What you have to do -> Report how many lines below contain the word "button", and give only that number.

Records provided ->
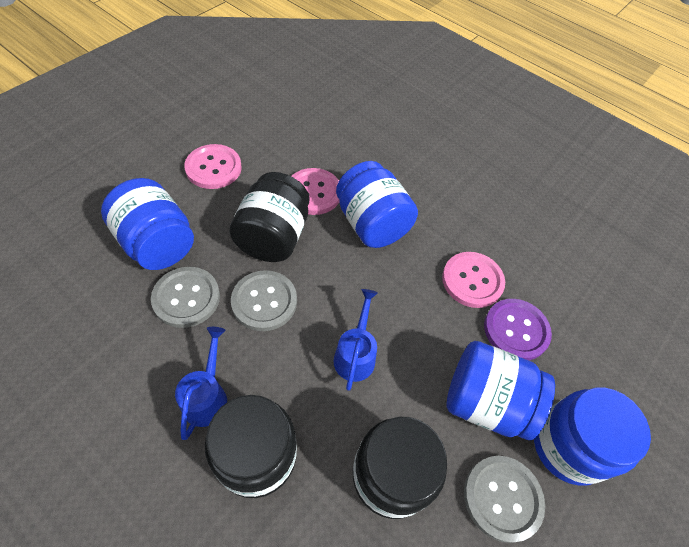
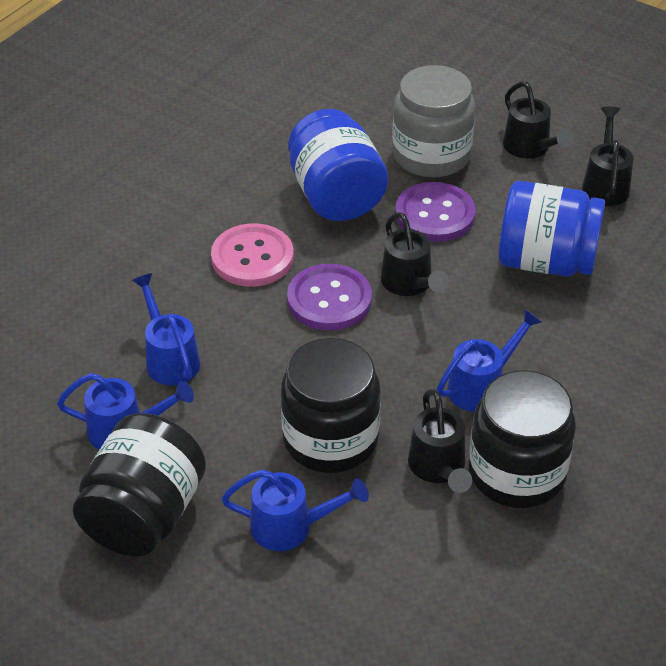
black watering can: 0 -> 4
blue jar: 4 -> 2
blue watering can: 2 -> 4
grey button: 3 -> 0
grey jar: 0 -> 1
pink button: 3 -> 1
purple button: 1 -> 2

Written reply -> 3